Prompt
Reproduce all of the rows below word for word, without changing anything.

[Spatial reasoning dataset excerpts]
------------------------------

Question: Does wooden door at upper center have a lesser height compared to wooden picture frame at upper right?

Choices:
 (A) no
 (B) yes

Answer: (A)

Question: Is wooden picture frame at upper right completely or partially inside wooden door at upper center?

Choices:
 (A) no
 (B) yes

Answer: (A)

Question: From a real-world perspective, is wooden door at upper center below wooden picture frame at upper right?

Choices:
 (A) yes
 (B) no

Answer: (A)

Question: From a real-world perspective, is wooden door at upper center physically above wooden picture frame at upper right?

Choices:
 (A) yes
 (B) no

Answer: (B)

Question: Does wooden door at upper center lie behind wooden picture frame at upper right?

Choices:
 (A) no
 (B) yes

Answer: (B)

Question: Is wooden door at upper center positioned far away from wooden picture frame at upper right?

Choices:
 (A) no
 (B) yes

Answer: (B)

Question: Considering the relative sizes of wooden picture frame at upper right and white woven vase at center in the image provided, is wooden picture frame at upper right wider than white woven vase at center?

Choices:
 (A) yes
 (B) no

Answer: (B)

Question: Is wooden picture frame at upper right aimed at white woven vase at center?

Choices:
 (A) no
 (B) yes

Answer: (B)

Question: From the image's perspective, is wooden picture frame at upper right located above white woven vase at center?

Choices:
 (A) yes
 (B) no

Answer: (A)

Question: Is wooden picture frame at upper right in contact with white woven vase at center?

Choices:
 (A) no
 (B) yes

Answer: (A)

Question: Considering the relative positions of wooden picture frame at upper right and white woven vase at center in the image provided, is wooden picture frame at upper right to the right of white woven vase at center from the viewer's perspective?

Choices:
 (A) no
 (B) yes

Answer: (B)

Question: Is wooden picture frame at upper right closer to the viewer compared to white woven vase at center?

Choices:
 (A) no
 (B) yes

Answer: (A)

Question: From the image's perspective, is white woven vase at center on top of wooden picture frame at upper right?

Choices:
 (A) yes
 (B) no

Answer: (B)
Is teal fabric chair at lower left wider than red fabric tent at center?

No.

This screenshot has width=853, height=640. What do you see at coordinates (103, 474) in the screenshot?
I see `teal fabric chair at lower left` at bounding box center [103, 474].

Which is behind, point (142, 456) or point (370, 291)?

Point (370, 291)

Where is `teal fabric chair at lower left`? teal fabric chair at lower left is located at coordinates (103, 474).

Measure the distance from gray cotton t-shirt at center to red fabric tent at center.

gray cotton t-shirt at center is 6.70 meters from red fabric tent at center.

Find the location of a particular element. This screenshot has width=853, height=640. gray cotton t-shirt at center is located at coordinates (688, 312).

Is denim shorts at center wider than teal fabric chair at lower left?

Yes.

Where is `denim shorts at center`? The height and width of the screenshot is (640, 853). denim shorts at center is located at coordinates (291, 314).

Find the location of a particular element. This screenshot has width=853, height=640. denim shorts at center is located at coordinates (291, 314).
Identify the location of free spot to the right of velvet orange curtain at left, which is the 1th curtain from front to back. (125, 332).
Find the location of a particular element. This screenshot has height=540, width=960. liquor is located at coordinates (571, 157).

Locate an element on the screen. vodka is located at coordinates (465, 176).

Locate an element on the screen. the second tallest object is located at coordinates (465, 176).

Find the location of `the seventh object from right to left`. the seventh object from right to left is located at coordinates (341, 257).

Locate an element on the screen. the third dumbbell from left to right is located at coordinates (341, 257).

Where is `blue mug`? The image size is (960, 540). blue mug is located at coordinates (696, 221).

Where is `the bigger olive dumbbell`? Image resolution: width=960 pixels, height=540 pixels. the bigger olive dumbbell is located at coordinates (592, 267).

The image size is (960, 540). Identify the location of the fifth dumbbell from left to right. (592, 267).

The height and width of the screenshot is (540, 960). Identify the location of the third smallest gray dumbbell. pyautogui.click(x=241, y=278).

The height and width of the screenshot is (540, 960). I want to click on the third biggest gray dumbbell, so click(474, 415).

------------------------------

Result
Question: Does wooden door at upper center have a lesser height compared to wooden picture frame at upper right?

Choices:
 (A) no
 (B) yes

Answer: (A)

Question: Is wooden picture frame at upper right completely or partially inside wooden door at upper center?

Choices:
 (A) no
 (B) yes

Answer: (A)

Question: From a real-world perspective, is wooden door at upper center below wooden picture frame at upper right?

Choices:
 (A) yes
 (B) no

Answer: (A)

Question: From a real-world perspective, is wooden door at upper center physically above wooden picture frame at upper right?

Choices:
 (A) yes
 (B) no

Answer: (B)

Question: Does wooden door at upper center lie behind wooden picture frame at upper right?

Choices:
 (A) no
 (B) yes

Answer: (B)

Question: Is wooden door at upper center positioned far away from wooden picture frame at upper right?

Choices:
 (A) no
 (B) yes

Answer: (B)

Question: Considering the relative sizes of wooden picture frame at upper right and white woven vase at center in the image provided, is wooden picture frame at upper right wider than white woven vase at center?

Choices:
 (A) yes
 (B) no

Answer: (B)

Question: Is wooden picture frame at upper right aimed at white woven vase at center?

Choices:
 (A) no
 (B) yes

Answer: (B)

Question: From the image's perspective, is wooden picture frame at upper right located above white woven vase at center?

Choices:
 (A) yes
 (B) no

Answer: (A)

Question: Is wooden picture frame at upper right in contact with white woven vase at center?

Choices:
 (A) no
 (B) yes

Answer: (A)

Question: Considering the relative positions of wooden picture frame at upper right and white woven vase at center in the image provided, is wooden picture frame at upper right to the right of white woven vase at center from the viewer's perspective?

Choices:
 (A) no
 (B) yes

Answer: (B)

Question: Is wooden picture frame at upper right closer to the viewer compared to white woven vase at center?

Choices:
 (A) no
 (B) yes

Answer: (A)

Question: From the image's perspective, is white woven vase at center on top of wooden picture frame at upper right?

Choices:
 (A) yes
 (B) no

Answer: (B)
Is teal fabric chair at lower left wider than red fabric tent at center?

No.

This screenshot has width=853, height=640. What do you see at coordinates (103, 474) in the screenshot?
I see `teal fabric chair at lower left` at bounding box center [103, 474].

Which is behind, point (142, 456) or point (370, 291)?

Point (370, 291)

Where is `teal fabric chair at lower left`? teal fabric chair at lower left is located at coordinates (103, 474).

Measure the distance from gray cotton t-shirt at center to red fabric tent at center.

gray cotton t-shirt at center is 6.70 meters from red fabric tent at center.

Find the location of a particular element. This screenshot has width=853, height=640. gray cotton t-shirt at center is located at coordinates (688, 312).

Is denim shorts at center wider than teal fabric chair at lower left?

Yes.

Where is `denim shorts at center`? The height and width of the screenshot is (640, 853). denim shorts at center is located at coordinates (291, 314).

Find the location of a particular element. This screenshot has width=853, height=640. denim shorts at center is located at coordinates (291, 314).
Identify the location of free spot to the right of velvet orange curtain at left, which is the 1th curtain from front to back. (125, 332).
Find the location of a particular element. This screenshot has height=540, width=960. liquor is located at coordinates (571, 157).

Locate an element on the screen. vodka is located at coordinates (465, 176).

Locate an element on the screen. the second tallest object is located at coordinates (465, 176).

Find the location of `the seventh object from right to left`. the seventh object from right to left is located at coordinates (341, 257).

Locate an element on the screen. the third dumbbell from left to right is located at coordinates (341, 257).

Where is `blue mug`? The image size is (960, 540). blue mug is located at coordinates (696, 221).

Where is `the bigger olive dumbbell`? Image resolution: width=960 pixels, height=540 pixels. the bigger olive dumbbell is located at coordinates (592, 267).

The image size is (960, 540). Identify the location of the fifth dumbbell from left to right. (592, 267).

The height and width of the screenshot is (540, 960). Identify the location of the third smallest gray dumbbell. pyautogui.click(x=241, y=278).

The height and width of the screenshot is (540, 960). I want to click on the third biggest gray dumbbell, so click(474, 415).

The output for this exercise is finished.